[[ Input material, beginning ]]

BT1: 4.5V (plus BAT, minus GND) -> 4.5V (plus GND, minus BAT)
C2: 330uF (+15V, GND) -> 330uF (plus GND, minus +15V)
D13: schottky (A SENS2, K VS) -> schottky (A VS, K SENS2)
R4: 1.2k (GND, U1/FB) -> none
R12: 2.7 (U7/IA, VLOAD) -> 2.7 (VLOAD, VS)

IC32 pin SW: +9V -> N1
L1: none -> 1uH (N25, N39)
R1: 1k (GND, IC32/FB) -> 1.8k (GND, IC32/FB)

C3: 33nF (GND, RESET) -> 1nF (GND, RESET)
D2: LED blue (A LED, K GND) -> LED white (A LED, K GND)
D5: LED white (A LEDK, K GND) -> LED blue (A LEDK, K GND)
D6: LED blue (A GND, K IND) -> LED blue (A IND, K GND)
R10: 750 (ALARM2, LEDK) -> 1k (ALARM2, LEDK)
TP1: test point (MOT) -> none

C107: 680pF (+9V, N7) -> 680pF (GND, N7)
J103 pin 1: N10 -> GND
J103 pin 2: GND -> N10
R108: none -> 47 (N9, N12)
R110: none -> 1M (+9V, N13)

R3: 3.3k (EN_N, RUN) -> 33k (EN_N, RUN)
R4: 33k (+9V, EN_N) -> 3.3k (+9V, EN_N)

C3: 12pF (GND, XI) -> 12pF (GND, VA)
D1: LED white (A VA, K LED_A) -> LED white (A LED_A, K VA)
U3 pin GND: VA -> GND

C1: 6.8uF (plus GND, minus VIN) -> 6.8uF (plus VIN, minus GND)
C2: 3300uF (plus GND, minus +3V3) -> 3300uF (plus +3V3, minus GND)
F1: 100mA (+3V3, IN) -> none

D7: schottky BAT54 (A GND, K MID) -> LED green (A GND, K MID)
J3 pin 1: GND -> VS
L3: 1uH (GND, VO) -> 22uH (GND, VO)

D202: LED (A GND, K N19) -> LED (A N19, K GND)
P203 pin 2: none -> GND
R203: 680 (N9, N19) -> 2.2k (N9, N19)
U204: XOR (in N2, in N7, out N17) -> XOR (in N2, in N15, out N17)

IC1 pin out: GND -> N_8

[[ Input material, end ]]

> Exercise prompt
Start at the line containing "L1: none -> 1uH (N25, N39)" and transcribe through the end of the entries. Please keep both ends and add nothing.

> Result for this task
L1: none -> 1uH (N25, N39)
R1: 1k (GND, IC32/FB) -> 1.8k (GND, IC32/FB)

C3: 33nF (GND, RESET) -> 1nF (GND, RESET)
D2: LED blue (A LED, K GND) -> LED white (A LED, K GND)
D5: LED white (A LEDK, K GND) -> LED blue (A LEDK, K GND)
D6: LED blue (A GND, K IND) -> LED blue (A IND, K GND)
R10: 750 (ALARM2, LEDK) -> 1k (ALARM2, LEDK)
TP1: test point (MOT) -> none

C107: 680pF (+9V, N7) -> 680pF (GND, N7)
J103 pin 1: N10 -> GND
J103 pin 2: GND -> N10
R108: none -> 47 (N9, N12)
R110: none -> 1M (+9V, N13)

R3: 3.3k (EN_N, RUN) -> 33k (EN_N, RUN)
R4: 33k (+9V, EN_N) -> 3.3k (+9V, EN_N)

C3: 12pF (GND, XI) -> 12pF (GND, VA)
D1: LED white (A VA, K LED_A) -> LED white (A LED_A, K VA)
U3 pin GND: VA -> GND

C1: 6.8uF (plus GND, minus VIN) -> 6.8uF (plus VIN, minus GND)
C2: 3300uF (plus GND, minus +3V3) -> 3300uF (plus +3V3, minus GND)
F1: 100mA (+3V3, IN) -> none

D7: schottky BAT54 (A GND, K MID) -> LED green (A GND, K MID)
J3 pin 1: GND -> VS
L3: 1uH (GND, VO) -> 22uH (GND, VO)

D202: LED (A GND, K N19) -> LED (A N19, K GND)
P203 pin 2: none -> GND
R203: 680 (N9, N19) -> 2.2k (N9, N19)
U204: XOR (in N2, in N7, out N17) -> XOR (in N2, in N15, out N17)

IC1 pin out: GND -> N_8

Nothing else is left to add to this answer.